= Source material =
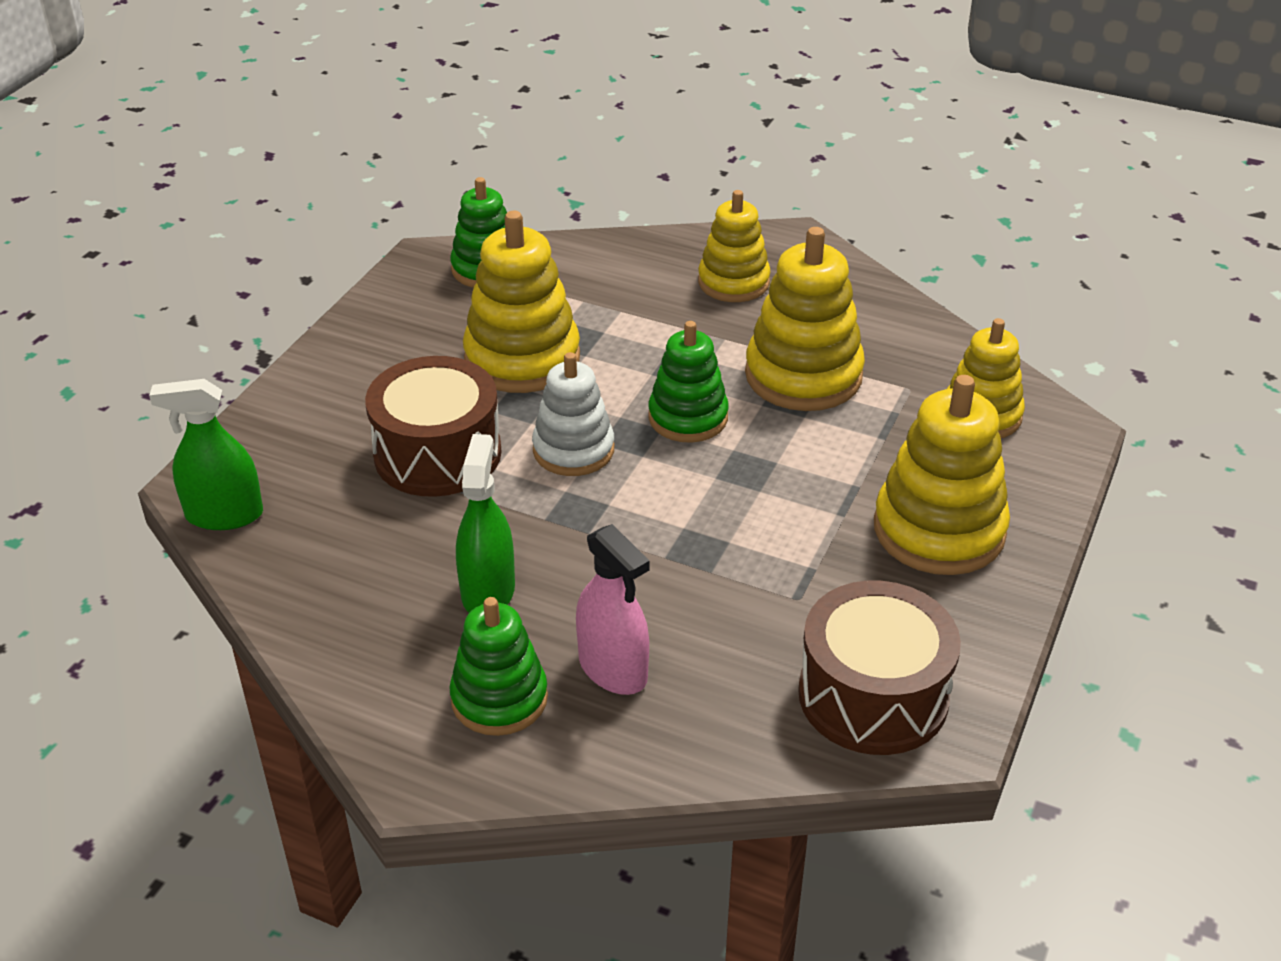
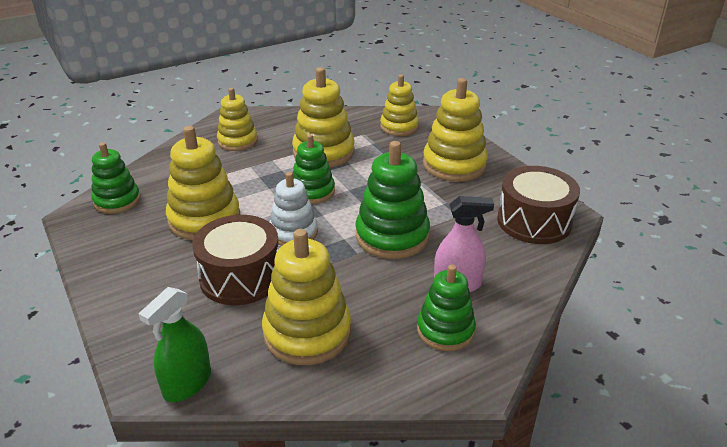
camera: 55 degrees left, 5 degrees down
(384, 567) = (307, 333): none -> yellow stacking toy
(488, 591) = (365, 302): green spray bottle -> none
(662, 549) = (392, 236): none -> green stacking toy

= What the task requires =
Look through the listing, and copy each line that contains the word "stacking".

= Exercise solution =
(384, 567) = (307, 333): none -> yellow stacking toy
(662, 549) = (392, 236): none -> green stacking toy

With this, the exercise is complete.